**What to work on:** Go over the data and copy out each line with "brown" in it.

**Object state comparisons:**
•••••

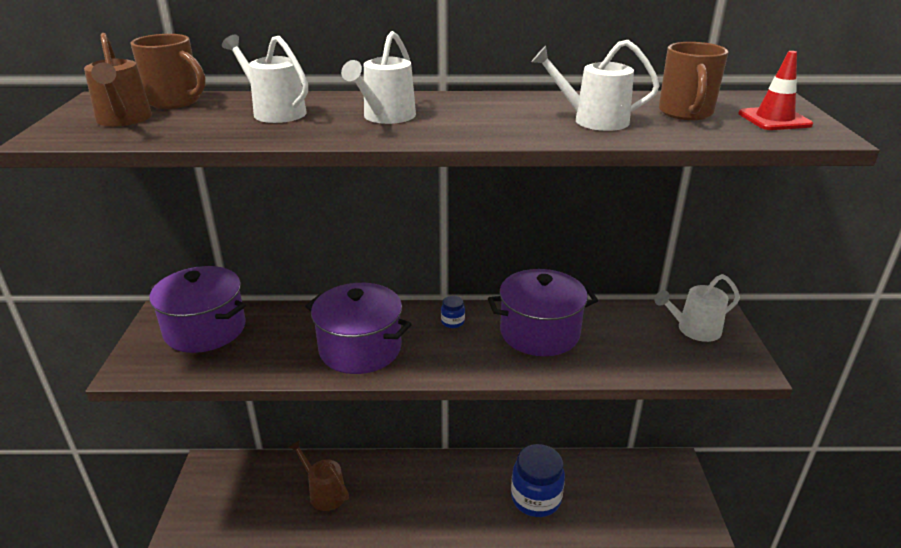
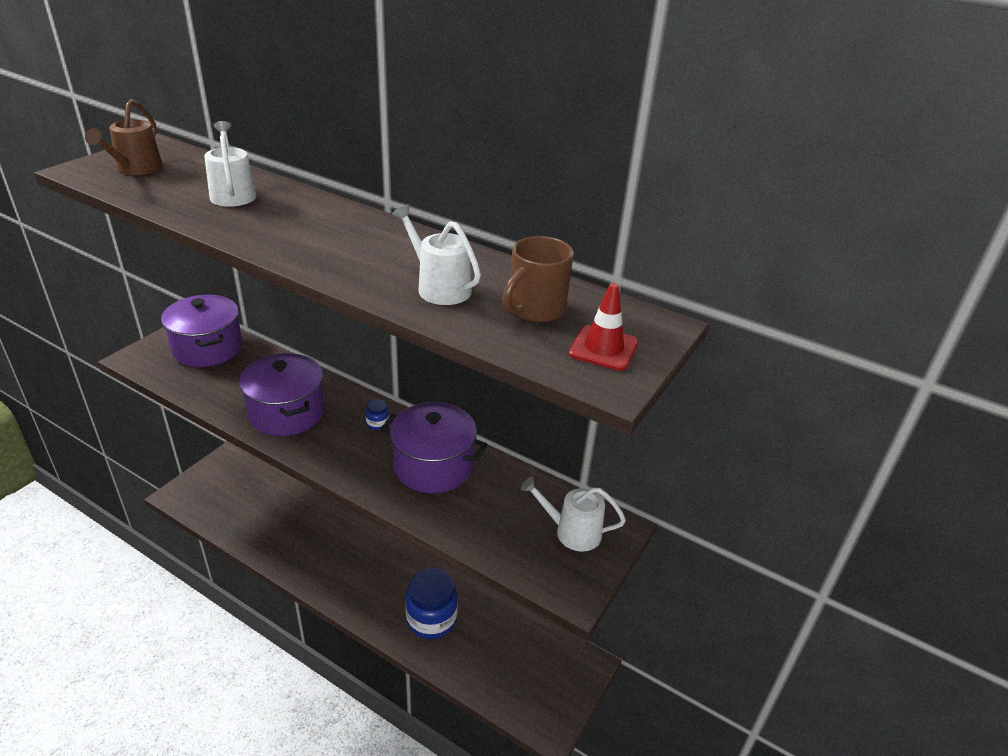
camera: 30 degrees right, 5 degrees up
(175, 102) = (190, 162): brown mug -> none
(324, 493) = (282, 523): brown watering can -> none
(386, 117) = (294, 225): white watering can -> none

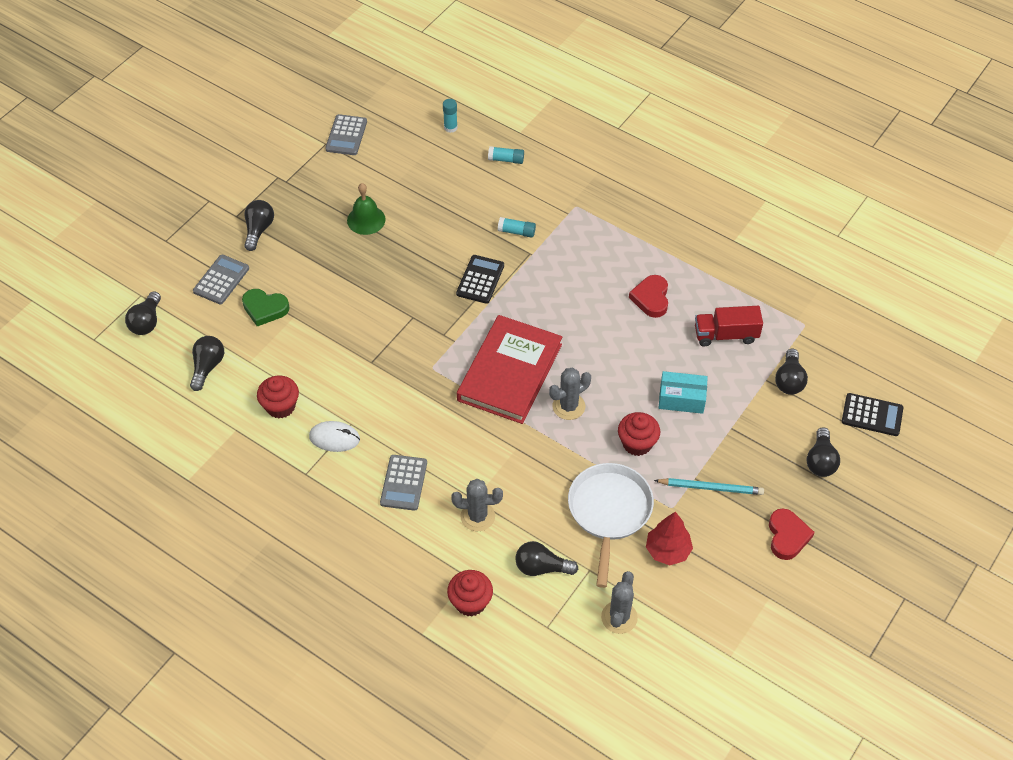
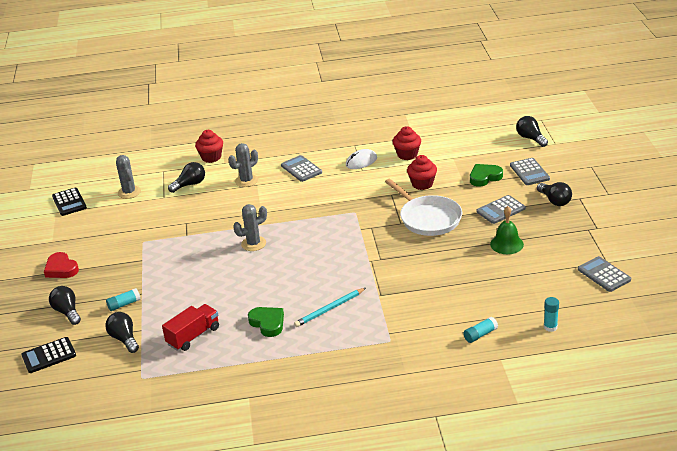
camera: 140 degrees right, 20 degrees down
(207, 367) = (469, 144): black light bulb -> none
(314, 258) = (500, 210): none -> grey calculator
(480, 280) = (390, 262): black calculator -> black calculator (69, 202)
(509, 372) = (308, 236): red book -> none
(516, 232) = (406, 300): turquoise glue stick -> turquoise glue stick (124, 304)
(568, 406) = (253, 244): grey cactus -> grey cactus turned 45 degrees clockwise
(609, 512) = (177, 220): white pan -> white pan (428, 218)
(637, 443) = (193, 253): red cupcake -> red cupcake (422, 184)
(651, 298) = (268, 323): red heart -> green heart
(668, 551) = (127, 226): red tree -> none
(681, 399) = (188, 287): turquoise box -> none
(711, 487) = (128, 261): turquoise pencil -> turquoise pencil (329, 309)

•••••

**Reply to the exercise:**
(175, 102) = (190, 162): brown mug -> none
(324, 493) = (282, 523): brown watering can -> none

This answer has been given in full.